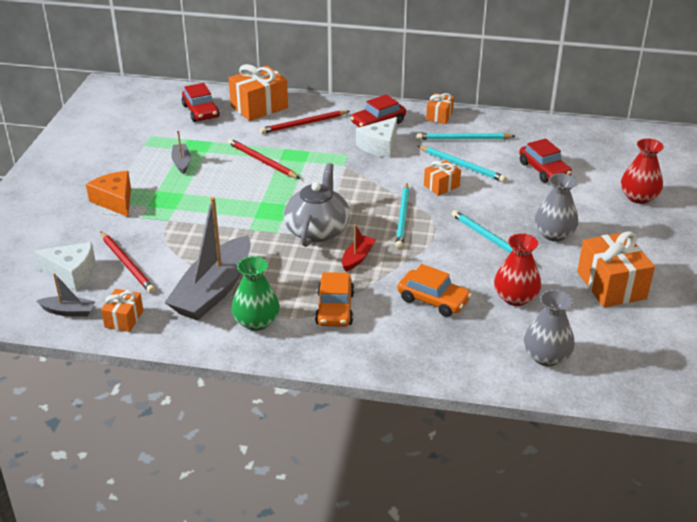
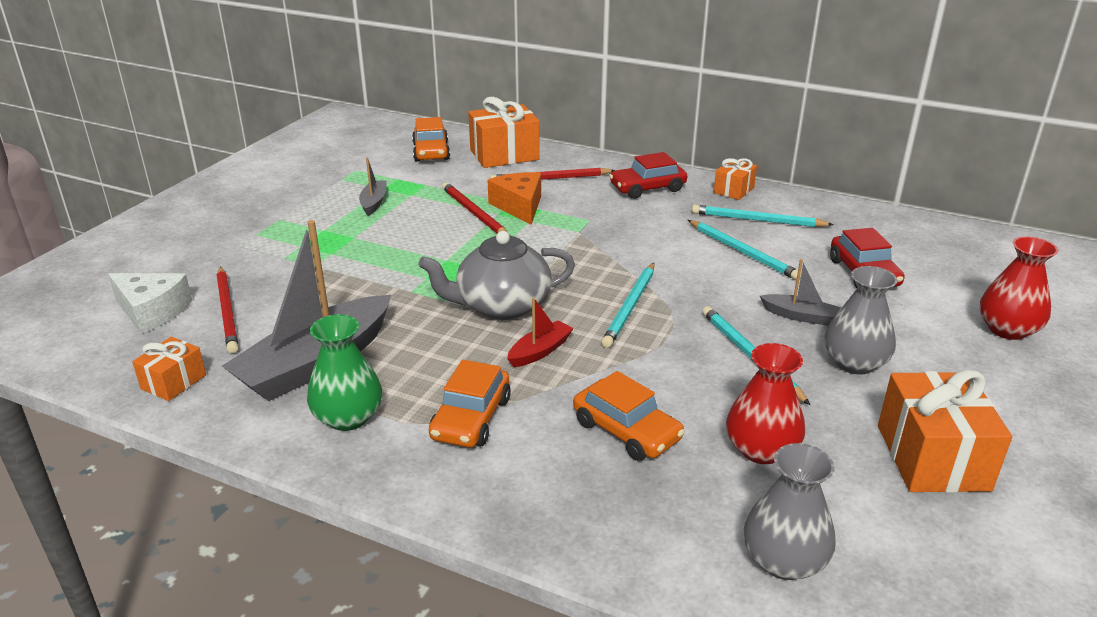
camera: 15 degrees right, 5 degrees down
(68, 311) = (112, 360): grey boat -> grey boat (800, 316)
(115, 201) = (265, 234): orange cheese -> orange cheese (519, 206)
(201, 111) = (431, 152): red car -> orange car
(317, 230) = (502, 306): grey teapot -> grey teapot turned 135 degrees counterclockwise
(379, 146) = (637, 214): white cheese -> none
(441, 186) = (703, 274): orange gift -> none

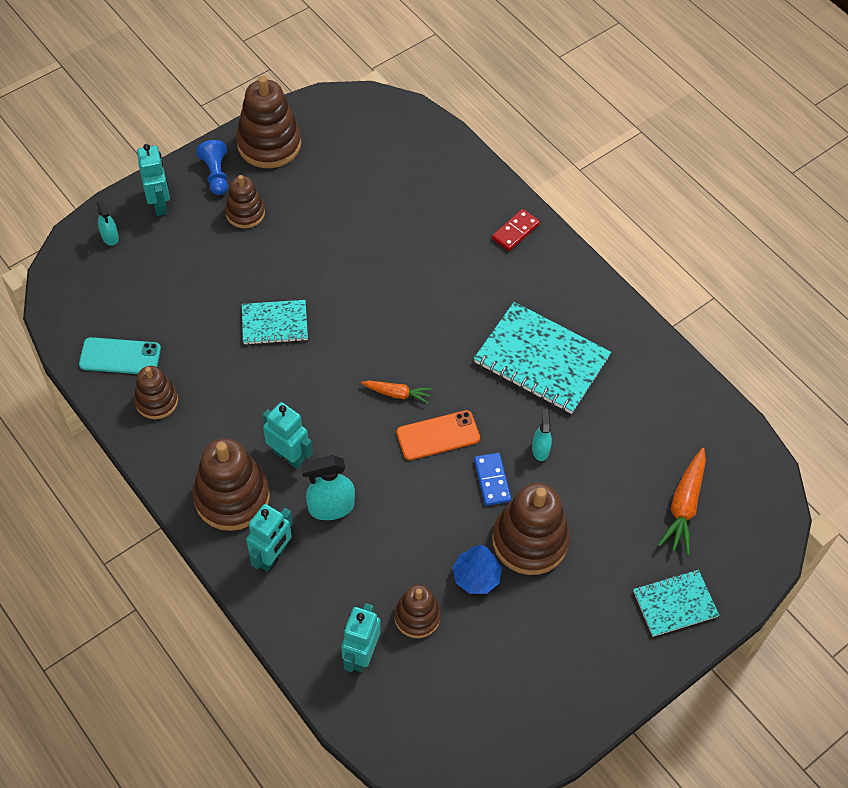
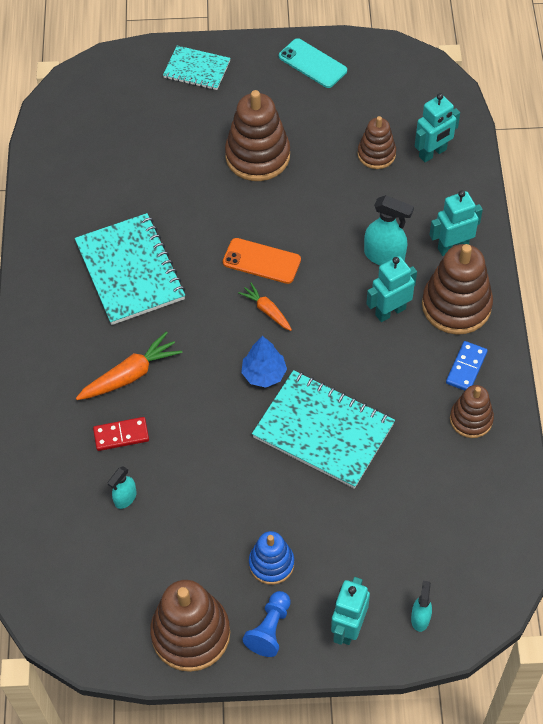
camera: 140 degrees left, 0 degrees up
(120, 356) = (480, 480): turquoise phone -> turquoise phone (312, 63)
(245, 213) = (271, 563): brown stacking toy -> blue stacking toy
(274, 323) = (323, 431): turquoise notebook -> turquoise notebook, size x1.74
(289, 456) = (390, 311): turquoise robot -> turquoise robot turned 75 degrees clockwise
(476, 577) = (315, 155): blue tree -> blue tree (264, 374)
(492, 480) = (249, 208): blue domino -> blue domino (466, 368)
(515, 231) = (45, 391): red domino -> red domino (121, 435)
(540, 449) = (194, 208): turquoise spray bottle -> turquoise spray bottle (125, 498)
(684, 505) = (130, 118): orange carrot -> orange carrot (130, 375)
════
= DIRECTIONS =
Display every line of the listing that contains the string "degrees".

= EXPECTED OUTPUT =
camera: 15 degrees right, 5 degrees down
(317, 230) = (502, 306): grey teapot -> grey teapot turned 135 degrees counterclockwise
camera: 140 degrees left, 0 degrees up
(289, 456) = (390, 311): turquoise robot -> turquoise robot turned 75 degrees clockwise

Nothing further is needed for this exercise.